### DATA FOR REVIEW
+-------+
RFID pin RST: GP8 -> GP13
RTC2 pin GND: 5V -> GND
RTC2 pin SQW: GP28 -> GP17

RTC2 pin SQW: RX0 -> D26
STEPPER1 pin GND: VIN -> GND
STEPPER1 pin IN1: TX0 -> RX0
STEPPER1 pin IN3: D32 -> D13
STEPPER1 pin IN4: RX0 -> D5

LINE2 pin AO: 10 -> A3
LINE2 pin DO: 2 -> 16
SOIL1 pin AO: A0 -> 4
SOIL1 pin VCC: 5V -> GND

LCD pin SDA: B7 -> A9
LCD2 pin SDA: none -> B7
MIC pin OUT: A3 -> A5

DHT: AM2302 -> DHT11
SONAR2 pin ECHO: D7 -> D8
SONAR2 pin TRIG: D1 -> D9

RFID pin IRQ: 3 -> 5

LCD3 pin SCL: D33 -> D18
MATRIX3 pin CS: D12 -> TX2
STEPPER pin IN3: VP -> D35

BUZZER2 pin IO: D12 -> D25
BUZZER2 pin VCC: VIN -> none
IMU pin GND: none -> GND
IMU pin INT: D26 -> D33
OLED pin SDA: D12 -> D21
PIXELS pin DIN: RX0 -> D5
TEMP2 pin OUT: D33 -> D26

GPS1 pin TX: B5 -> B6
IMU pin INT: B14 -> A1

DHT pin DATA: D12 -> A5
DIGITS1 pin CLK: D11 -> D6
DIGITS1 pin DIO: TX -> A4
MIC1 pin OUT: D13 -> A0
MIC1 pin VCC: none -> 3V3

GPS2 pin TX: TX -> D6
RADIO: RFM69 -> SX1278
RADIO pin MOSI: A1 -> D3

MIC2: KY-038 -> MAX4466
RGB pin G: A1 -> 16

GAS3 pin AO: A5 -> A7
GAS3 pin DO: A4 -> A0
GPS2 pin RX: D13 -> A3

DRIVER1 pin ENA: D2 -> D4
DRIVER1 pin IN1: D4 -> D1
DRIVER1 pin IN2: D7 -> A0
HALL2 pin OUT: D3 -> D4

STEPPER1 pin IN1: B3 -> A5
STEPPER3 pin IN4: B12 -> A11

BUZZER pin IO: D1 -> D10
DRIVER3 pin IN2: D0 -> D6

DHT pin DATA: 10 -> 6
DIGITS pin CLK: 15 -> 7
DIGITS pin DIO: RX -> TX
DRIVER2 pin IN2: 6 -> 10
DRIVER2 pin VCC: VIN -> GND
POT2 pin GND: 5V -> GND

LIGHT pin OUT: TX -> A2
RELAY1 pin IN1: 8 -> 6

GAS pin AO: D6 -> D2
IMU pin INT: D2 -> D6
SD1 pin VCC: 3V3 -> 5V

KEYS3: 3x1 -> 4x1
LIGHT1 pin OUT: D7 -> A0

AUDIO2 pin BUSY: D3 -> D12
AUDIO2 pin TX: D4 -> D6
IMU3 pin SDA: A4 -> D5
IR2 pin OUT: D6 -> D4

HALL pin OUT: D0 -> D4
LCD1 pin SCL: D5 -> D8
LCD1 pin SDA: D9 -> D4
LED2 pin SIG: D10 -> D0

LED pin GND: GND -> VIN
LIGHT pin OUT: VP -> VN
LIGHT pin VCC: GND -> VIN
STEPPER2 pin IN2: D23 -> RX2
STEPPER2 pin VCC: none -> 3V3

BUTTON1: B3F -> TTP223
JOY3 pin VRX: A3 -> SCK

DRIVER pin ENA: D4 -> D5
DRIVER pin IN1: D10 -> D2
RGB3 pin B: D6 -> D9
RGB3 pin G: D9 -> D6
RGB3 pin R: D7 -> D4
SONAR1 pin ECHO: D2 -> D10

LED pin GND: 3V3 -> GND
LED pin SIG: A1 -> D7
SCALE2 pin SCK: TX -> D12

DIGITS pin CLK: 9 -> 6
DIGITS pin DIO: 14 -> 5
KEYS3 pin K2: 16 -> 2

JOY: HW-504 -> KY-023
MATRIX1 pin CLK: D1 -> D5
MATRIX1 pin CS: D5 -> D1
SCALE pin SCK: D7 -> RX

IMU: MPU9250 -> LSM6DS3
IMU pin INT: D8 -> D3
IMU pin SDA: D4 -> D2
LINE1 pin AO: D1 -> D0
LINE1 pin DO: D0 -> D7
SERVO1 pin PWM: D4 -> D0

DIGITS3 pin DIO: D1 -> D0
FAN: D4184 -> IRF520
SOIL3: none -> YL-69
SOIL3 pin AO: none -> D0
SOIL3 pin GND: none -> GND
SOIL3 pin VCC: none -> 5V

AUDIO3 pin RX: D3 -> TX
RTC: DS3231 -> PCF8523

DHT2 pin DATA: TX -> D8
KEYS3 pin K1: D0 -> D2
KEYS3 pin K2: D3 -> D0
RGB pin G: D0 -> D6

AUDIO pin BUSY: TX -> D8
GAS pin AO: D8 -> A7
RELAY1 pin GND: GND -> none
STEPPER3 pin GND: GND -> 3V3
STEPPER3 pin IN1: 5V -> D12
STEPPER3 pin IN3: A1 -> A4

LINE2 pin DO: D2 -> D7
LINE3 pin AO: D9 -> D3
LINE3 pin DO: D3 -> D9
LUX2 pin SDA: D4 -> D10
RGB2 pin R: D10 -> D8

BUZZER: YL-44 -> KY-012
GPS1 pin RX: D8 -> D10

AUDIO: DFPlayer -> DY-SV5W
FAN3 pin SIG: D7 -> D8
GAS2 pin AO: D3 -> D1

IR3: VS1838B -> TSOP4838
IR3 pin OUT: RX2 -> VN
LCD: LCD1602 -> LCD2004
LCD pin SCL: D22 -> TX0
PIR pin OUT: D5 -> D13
+-------+
### WHAT IS NEEDED
Working from the data above, extract solely the lines from the one containing "DRIVER pin IN1: D10 -> D2" through the one containing "SOIL3: none -> YL-69", exactly as they appear, both included.

### ANSWER FOR THE TASK
DRIVER pin IN1: D10 -> D2
RGB3 pin B: D6 -> D9
RGB3 pin G: D9 -> D6
RGB3 pin R: D7 -> D4
SONAR1 pin ECHO: D2 -> D10

LED pin GND: 3V3 -> GND
LED pin SIG: A1 -> D7
SCALE2 pin SCK: TX -> D12

DIGITS pin CLK: 9 -> 6
DIGITS pin DIO: 14 -> 5
KEYS3 pin K2: 16 -> 2

JOY: HW-504 -> KY-023
MATRIX1 pin CLK: D1 -> D5
MATRIX1 pin CS: D5 -> D1
SCALE pin SCK: D7 -> RX

IMU: MPU9250 -> LSM6DS3
IMU pin INT: D8 -> D3
IMU pin SDA: D4 -> D2
LINE1 pin AO: D1 -> D0
LINE1 pin DO: D0 -> D7
SERVO1 pin PWM: D4 -> D0

DIGITS3 pin DIO: D1 -> D0
FAN: D4184 -> IRF520
SOIL3: none -> YL-69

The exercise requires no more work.